Work to be completed
Each line of the material should be output exactly as shown.

Available data
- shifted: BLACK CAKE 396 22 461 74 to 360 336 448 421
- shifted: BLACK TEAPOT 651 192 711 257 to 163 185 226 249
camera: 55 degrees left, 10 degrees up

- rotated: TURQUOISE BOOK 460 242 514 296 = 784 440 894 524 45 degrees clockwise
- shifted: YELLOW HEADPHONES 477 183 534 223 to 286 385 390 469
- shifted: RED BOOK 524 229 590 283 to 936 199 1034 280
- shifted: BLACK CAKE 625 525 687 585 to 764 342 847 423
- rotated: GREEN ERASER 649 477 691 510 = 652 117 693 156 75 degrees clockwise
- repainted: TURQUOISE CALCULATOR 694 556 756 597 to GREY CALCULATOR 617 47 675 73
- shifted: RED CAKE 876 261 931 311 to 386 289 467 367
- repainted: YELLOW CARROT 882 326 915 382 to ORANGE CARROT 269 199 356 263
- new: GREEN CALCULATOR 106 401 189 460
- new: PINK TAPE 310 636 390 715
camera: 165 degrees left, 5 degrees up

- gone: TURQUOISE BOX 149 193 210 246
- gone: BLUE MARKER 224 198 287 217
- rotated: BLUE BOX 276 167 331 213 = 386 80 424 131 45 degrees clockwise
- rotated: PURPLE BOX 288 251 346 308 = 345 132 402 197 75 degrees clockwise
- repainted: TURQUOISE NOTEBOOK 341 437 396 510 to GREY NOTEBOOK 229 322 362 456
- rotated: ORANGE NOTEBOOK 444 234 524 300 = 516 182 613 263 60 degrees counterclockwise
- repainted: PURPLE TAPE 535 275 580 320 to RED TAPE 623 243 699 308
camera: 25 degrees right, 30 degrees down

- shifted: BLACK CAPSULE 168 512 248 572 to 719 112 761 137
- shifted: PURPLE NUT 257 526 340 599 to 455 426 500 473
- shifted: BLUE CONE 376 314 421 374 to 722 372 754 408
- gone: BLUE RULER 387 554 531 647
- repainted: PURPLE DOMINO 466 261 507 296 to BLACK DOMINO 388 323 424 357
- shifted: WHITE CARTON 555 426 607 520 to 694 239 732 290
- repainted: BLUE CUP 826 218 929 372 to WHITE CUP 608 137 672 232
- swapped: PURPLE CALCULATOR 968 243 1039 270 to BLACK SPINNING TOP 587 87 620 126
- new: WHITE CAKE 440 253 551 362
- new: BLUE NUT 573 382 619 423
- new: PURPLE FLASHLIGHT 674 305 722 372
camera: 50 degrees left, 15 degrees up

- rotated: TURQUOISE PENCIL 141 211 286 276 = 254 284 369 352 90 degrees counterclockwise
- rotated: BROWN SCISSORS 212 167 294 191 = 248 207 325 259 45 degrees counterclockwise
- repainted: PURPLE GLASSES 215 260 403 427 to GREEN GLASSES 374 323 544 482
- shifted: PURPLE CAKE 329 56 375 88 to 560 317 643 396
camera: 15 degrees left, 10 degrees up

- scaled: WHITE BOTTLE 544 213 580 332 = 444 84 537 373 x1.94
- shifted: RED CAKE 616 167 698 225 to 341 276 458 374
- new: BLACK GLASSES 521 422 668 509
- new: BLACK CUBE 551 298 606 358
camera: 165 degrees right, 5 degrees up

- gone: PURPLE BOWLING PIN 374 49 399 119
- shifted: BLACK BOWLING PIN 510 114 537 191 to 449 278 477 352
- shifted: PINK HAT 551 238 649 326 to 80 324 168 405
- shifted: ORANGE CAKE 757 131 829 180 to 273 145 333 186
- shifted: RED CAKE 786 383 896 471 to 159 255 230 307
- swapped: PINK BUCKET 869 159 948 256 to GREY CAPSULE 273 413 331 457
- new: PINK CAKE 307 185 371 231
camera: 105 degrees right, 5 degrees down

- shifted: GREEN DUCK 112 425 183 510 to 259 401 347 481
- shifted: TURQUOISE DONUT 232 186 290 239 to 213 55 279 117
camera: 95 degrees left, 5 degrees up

Answer for the task
- shifted: BLACK CAKE 396 22 461 74 to 360 336 448 421
- shifted: BLACK TEAPOT 651 192 711 257 to 163 185 226 249
camera: 55 degrees left, 10 degrees up

- rotated: TURQUOISE BOOK 460 242 514 296 = 784 440 894 524 45 degrees clockwise
- shifted: YELLOW HEADPHONES 477 183 534 223 to 286 385 390 469
- shifted: RED BOOK 524 229 590 283 to 936 199 1034 280
- shifted: BLACK CAKE 625 525 687 585 to 764 342 847 423
- rotated: GREEN ERASER 649 477 691 510 = 652 117 693 156 75 degrees clockwise
- repainted: TURQUOISE CALCULATOR 694 556 756 597 to GREY CALCULATOR 617 47 675 73
- shifted: RED CAKE 876 261 931 311 to 386 289 467 367
- repainted: YELLOW CARROT 882 326 915 382 to ORANGE CARROT 269 199 356 263
- new: GREEN CALCULATOR 106 401 189 460
- new: PINK TAPE 310 636 390 715
camera: 165 degrees left, 5 degrees up

- gone: TURQUOISE BOX 149 193 210 246
- gone: BLUE MARKER 224 198 287 217
- rotated: BLUE BOX 276 167 331 213 = 386 80 424 131 45 degrees clockwise
- rotated: PURPLE BOX 288 251 346 308 = 345 132 402 197 75 degrees clockwise
- repainted: TURQUOISE NOTEBOOK 341 437 396 510 to GREY NOTEBOOK 229 322 362 456
- rotated: ORANGE NOTEBOOK 444 234 524 300 = 516 182 613 263 60 degrees counterclockwise
- repainted: PURPLE TAPE 535 275 580 320 to RED TAPE 623 243 699 308
camera: 25 degrees right, 30 degrees down

- shifted: BLACK CAPSULE 168 512 248 572 to 719 112 761 137
- shifted: PURPLE NUT 257 526 340 599 to 455 426 500 473
- shifted: BLUE CONE 376 314 421 374 to 722 372 754 408
- gone: BLUE RULER 387 554 531 647
- repainted: PURPLE DOMINO 466 261 507 296 to BLACK DOMINO 388 323 424 357
- shifted: WHITE CARTON 555 426 607 520 to 694 239 732 290
- repainted: BLUE CUP 826 218 929 372 to WHITE CUP 608 137 672 232
- swapped: PURPLE CALCULATOR 968 243 1039 270 to BLACK SPINNING TOP 587 87 620 126
- new: WHITE CAKE 440 253 551 362
- new: BLUE NUT 573 382 619 423
- new: PURPLE FLASHLIGHT 674 305 722 372
camera: 50 degrees left, 15 degrees up

- rotated: TURQUOISE PENCIL 141 211 286 276 = 254 284 369 352 90 degrees counterclockwise
- rotated: BROWN SCISSORS 212 167 294 191 = 248 207 325 259 45 degrees counterclockwise
- repainted: PURPLE GLASSES 215 260 403 427 to GREEN GLASSES 374 323 544 482
- shifted: PURPLE CAKE 329 56 375 88 to 560 317 643 396
camera: 15 degrees left, 10 degrees up

- scaled: WHITE BOTTLE 544 213 580 332 = 444 84 537 373 x1.94
- shifted: RED CAKE 616 167 698 225 to 341 276 458 374
- new: BLACK GLASSES 521 422 668 509
- new: BLACK CUBE 551 298 606 358
camera: 165 degrees right, 5 degrees up

- gone: PURPLE BOWLING PIN 374 49 399 119
- shifted: BLACK BOWLING PIN 510 114 537 191 to 449 278 477 352
- shifted: PINK HAT 551 238 649 326 to 80 324 168 405
- shifted: ORANGE CAKE 757 131 829 180 to 273 145 333 186
- shifted: RED CAKE 786 383 896 471 to 159 255 230 307
- swapped: PINK BUCKET 869 159 948 256 to GREY CAPSULE 273 413 331 457
- new: PINK CAKE 307 185 371 231
camera: 105 degrees right, 5 degrees down

- shifted: GREEN DUCK 112 425 183 510 to 259 401 347 481
- shifted: TURQUOISE DONUT 232 186 290 239 to 213 55 279 117
camera: 95 degrees left, 5 degrees up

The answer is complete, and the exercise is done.